┌──
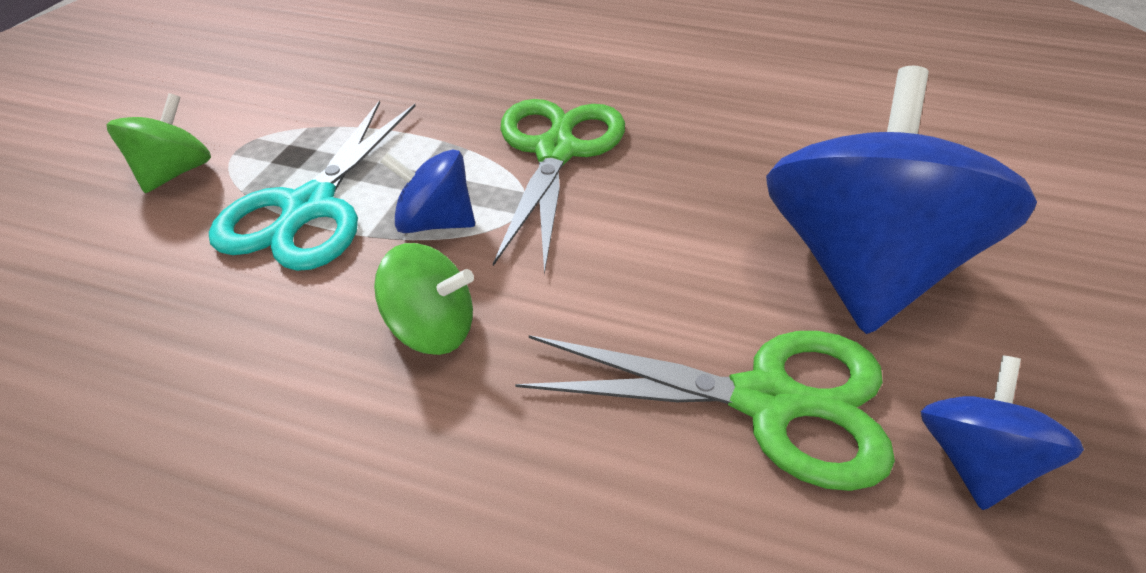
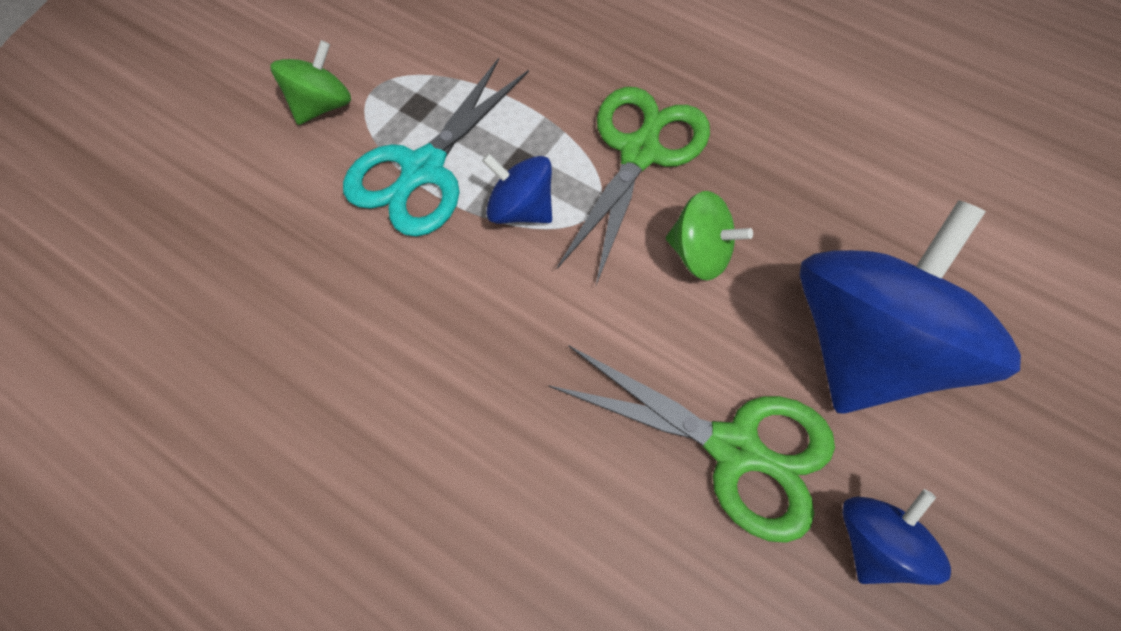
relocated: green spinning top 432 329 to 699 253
└──
┌──
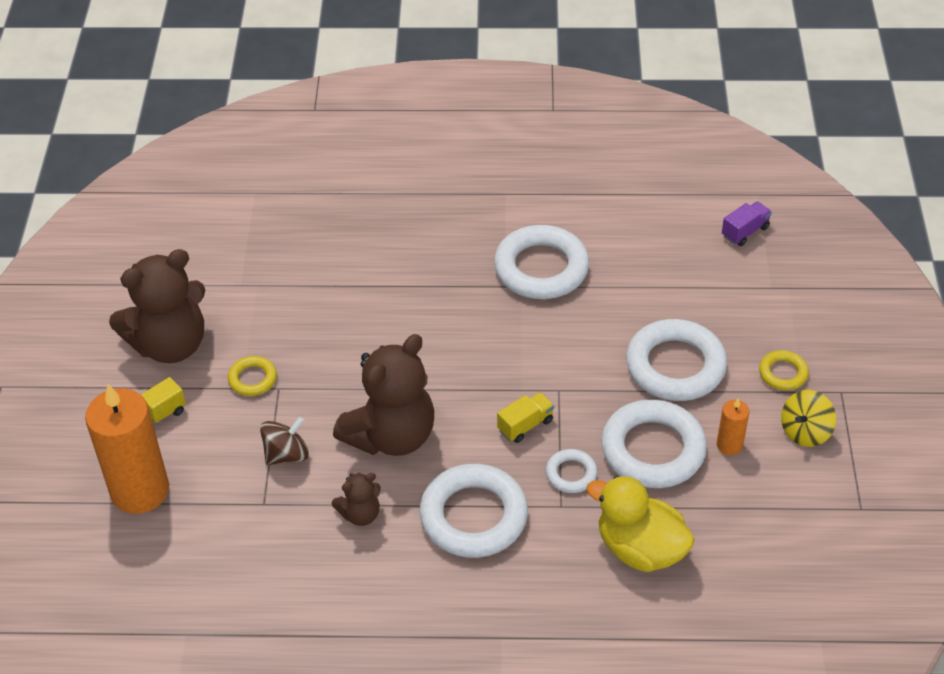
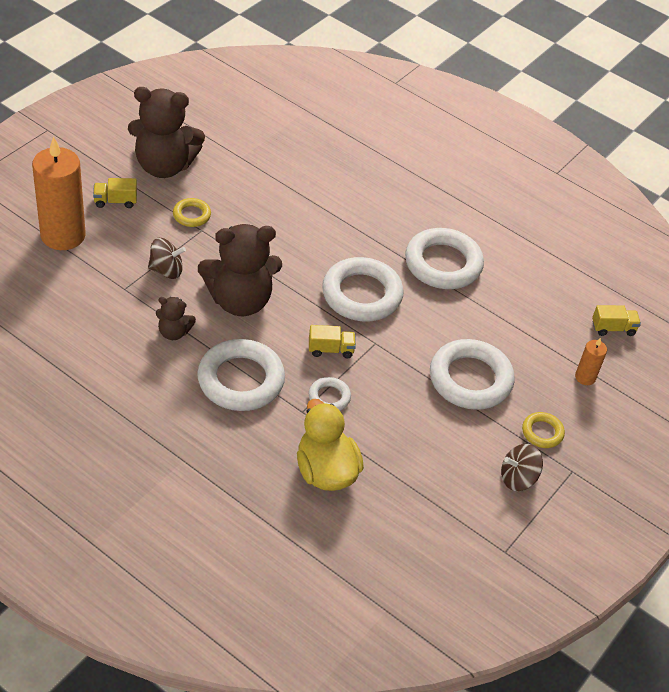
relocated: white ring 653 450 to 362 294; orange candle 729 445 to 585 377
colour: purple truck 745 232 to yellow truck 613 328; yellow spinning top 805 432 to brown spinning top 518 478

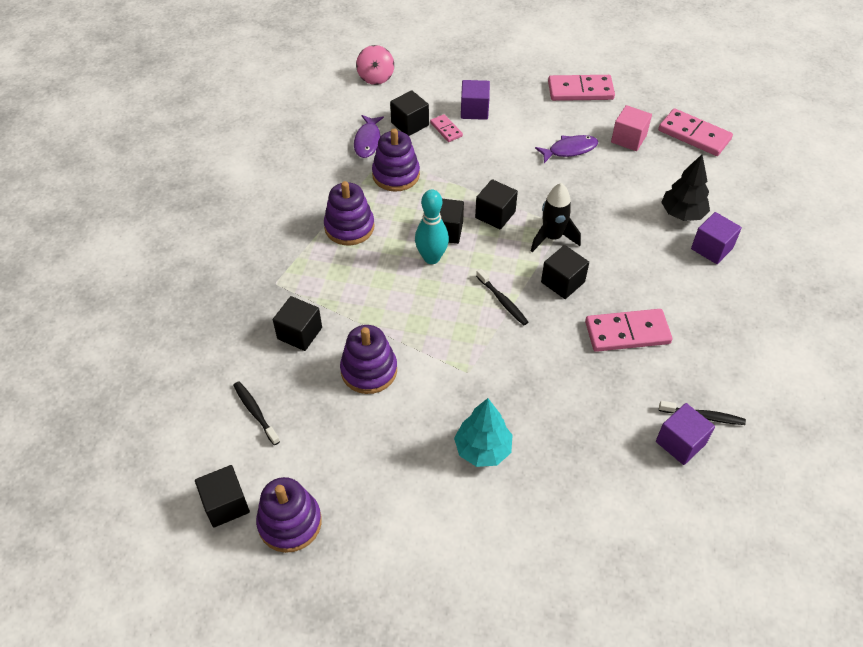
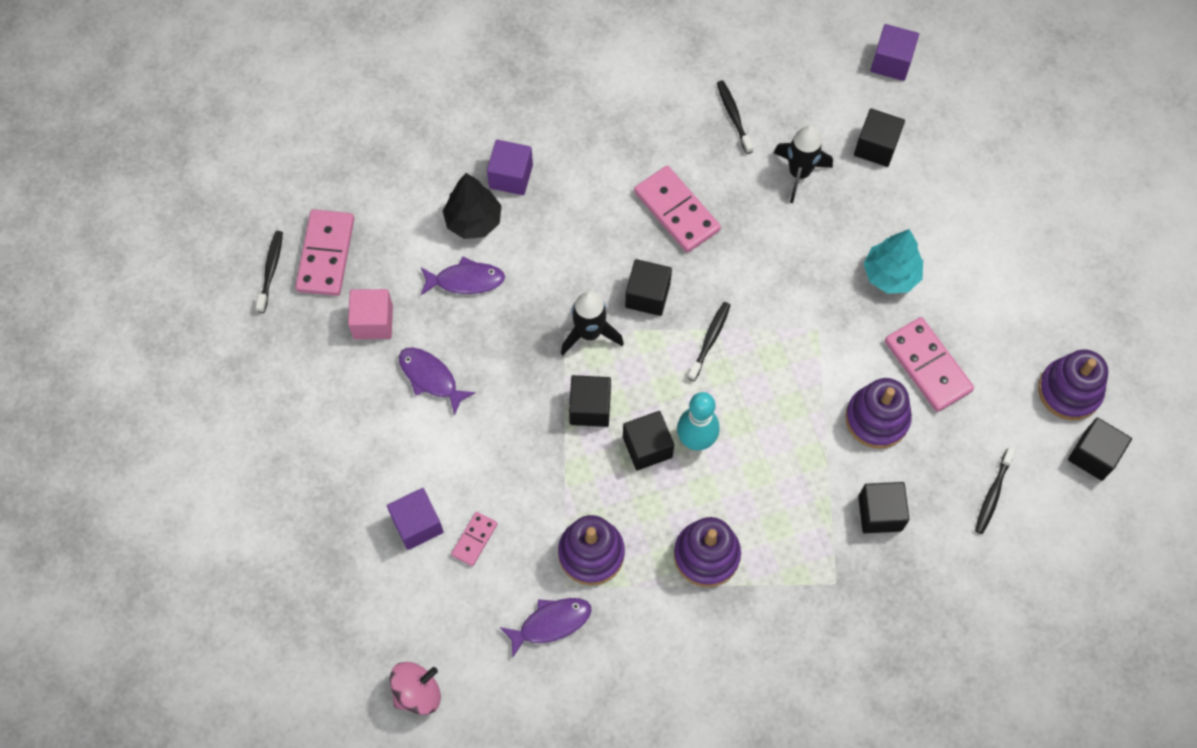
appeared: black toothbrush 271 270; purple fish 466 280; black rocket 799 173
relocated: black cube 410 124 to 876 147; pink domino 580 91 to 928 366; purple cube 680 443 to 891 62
└──
PROBLEM DESCRIPTION: Using the records above, print exactly the lines between the ones containing "colour: purple truck" and "relocated: black cube", inclusive, and nothing else; no pictures.

ANSWER TO THE PROBLEM:
colour: purple truck 745 232 to yellow truck 613 328; yellow spinning top 805 432 to brown spinning top 518 478

appeared: black toothbrush 271 270; purple fish 466 280; black rocket 799 173
relocated: black cube 410 124 to 876 147; pink domino 580 91 to 928 366; purple cube 680 443 to 891 62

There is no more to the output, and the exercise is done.